[The problem] Please pick out each line in the items below that contains the string "kern" and copy those lines.

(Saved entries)
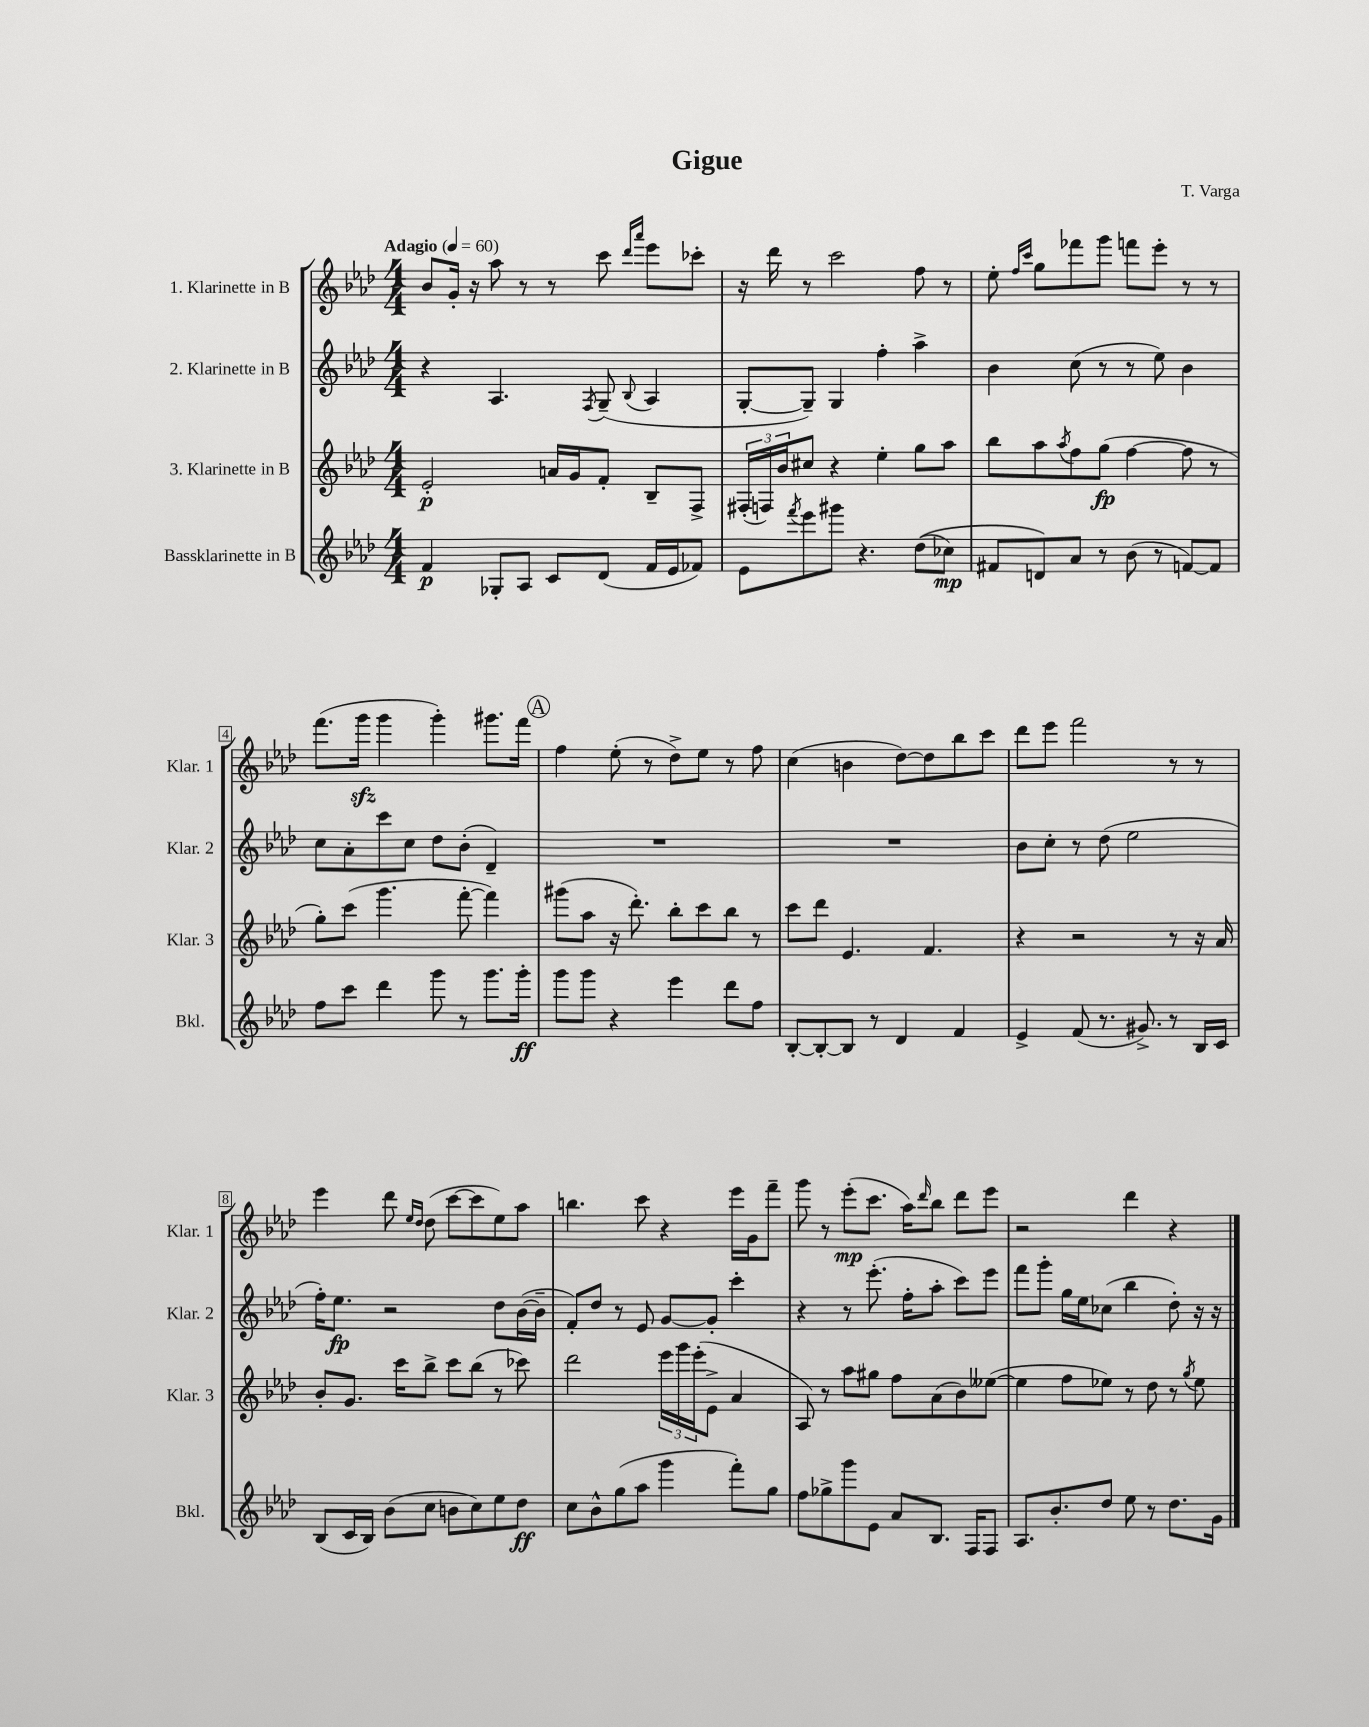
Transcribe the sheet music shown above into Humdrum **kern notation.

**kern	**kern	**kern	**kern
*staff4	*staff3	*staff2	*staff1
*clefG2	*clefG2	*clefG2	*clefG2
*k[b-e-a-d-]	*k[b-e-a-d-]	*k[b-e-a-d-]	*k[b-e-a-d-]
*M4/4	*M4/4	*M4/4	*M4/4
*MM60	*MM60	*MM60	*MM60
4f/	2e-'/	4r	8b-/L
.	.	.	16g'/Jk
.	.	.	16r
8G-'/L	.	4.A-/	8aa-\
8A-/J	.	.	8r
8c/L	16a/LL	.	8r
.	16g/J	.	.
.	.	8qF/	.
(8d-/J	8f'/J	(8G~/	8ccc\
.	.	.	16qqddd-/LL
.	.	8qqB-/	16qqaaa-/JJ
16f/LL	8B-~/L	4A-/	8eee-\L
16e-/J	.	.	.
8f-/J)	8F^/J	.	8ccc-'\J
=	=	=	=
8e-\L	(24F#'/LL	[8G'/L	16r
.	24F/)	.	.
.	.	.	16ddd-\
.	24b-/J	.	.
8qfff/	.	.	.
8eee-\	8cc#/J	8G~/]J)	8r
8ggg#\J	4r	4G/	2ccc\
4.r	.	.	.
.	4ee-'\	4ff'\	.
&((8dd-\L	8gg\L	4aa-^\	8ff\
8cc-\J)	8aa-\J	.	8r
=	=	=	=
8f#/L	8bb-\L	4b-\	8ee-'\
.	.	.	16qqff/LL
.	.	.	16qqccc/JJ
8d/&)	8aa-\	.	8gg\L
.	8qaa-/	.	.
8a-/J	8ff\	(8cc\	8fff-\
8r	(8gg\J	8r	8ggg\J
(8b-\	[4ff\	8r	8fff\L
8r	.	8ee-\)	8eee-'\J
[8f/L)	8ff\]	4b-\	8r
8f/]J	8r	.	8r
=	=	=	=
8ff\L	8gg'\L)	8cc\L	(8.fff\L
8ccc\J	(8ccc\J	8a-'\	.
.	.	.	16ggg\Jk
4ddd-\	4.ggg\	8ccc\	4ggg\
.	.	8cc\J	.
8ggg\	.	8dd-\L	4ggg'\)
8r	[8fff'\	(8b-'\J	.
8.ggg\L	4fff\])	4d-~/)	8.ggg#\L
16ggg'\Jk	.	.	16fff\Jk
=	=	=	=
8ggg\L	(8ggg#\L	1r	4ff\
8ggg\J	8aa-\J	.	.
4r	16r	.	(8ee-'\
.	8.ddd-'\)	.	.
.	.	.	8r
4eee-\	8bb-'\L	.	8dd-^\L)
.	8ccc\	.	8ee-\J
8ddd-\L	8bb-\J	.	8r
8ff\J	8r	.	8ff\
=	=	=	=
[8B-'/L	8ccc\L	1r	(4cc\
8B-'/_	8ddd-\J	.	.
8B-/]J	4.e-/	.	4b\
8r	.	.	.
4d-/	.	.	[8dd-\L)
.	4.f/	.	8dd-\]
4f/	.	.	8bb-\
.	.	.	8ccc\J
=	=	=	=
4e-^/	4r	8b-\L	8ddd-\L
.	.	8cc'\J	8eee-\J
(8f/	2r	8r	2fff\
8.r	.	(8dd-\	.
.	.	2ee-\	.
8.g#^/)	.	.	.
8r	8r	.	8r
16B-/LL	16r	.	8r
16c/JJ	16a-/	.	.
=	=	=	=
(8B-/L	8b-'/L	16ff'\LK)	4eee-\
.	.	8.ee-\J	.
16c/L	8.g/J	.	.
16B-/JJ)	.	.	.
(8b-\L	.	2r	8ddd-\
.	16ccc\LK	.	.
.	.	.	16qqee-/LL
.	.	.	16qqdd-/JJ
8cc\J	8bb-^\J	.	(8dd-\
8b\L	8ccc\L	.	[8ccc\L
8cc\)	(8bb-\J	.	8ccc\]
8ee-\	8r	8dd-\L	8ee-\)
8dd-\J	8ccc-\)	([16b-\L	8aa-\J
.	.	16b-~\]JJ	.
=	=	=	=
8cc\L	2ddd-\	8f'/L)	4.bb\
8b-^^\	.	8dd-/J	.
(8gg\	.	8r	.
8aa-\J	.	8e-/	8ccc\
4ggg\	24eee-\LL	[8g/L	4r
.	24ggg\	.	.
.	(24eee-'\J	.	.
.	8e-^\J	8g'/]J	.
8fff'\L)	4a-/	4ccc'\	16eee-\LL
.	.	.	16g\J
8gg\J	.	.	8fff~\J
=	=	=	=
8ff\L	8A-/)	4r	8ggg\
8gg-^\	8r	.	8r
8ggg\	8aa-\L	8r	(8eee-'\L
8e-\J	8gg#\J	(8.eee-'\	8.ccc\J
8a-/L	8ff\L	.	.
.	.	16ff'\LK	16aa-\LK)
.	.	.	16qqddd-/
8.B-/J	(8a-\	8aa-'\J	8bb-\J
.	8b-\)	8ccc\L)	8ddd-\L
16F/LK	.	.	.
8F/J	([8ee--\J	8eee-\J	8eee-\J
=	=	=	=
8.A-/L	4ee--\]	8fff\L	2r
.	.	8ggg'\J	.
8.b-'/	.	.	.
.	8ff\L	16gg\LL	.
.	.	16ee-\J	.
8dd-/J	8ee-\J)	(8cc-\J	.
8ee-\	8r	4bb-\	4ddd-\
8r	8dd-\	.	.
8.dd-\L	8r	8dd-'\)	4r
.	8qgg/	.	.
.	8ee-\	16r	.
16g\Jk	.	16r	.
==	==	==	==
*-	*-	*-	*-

[Task answer]
Transcribe the sheet music shown above into Humdrum **kern notation.
**kern	**kern	**kern	**kern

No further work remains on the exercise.